▶
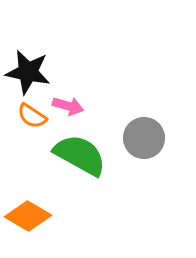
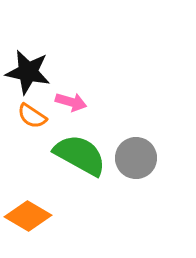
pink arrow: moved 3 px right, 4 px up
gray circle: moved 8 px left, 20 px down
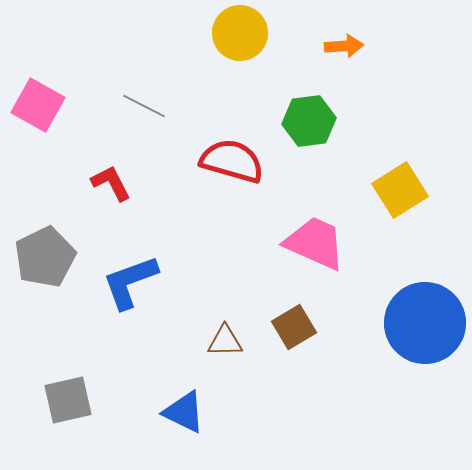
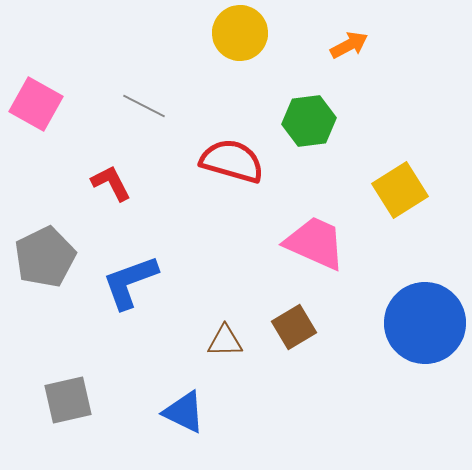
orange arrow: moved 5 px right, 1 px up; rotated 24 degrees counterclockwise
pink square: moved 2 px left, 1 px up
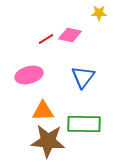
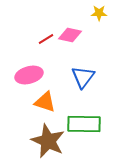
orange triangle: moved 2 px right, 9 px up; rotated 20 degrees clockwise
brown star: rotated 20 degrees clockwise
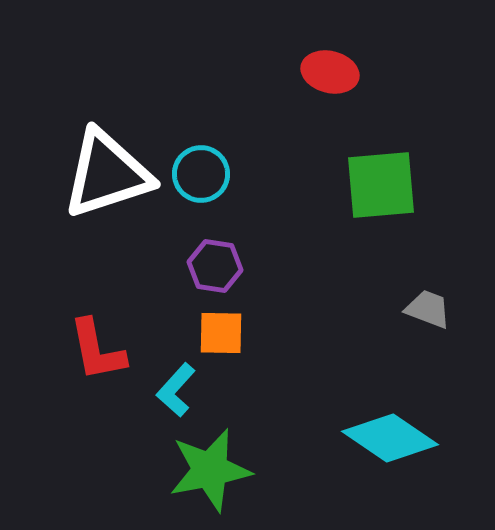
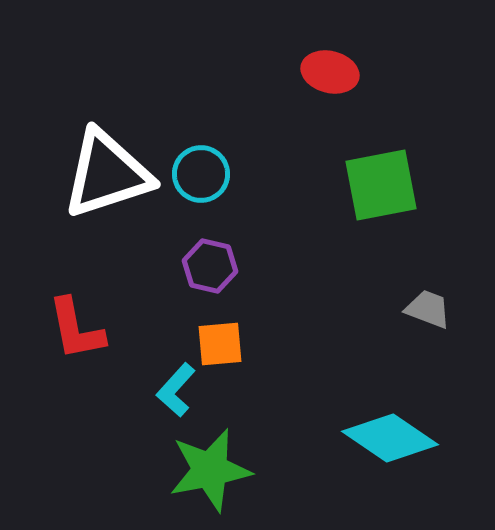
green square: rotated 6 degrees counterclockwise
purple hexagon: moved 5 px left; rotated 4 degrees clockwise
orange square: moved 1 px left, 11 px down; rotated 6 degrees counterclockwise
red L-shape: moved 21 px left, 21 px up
◀
What the task requires: Exact copy, pictures excluded: from the line with "brown star: rotated 20 degrees clockwise" up to and including the line with "orange square: moved" in the data above.

Written response:
brown star: rotated 20 degrees clockwise
green square: rotated 6 degrees counterclockwise
purple hexagon: moved 5 px left; rotated 4 degrees clockwise
orange square: moved 1 px left, 11 px down; rotated 6 degrees counterclockwise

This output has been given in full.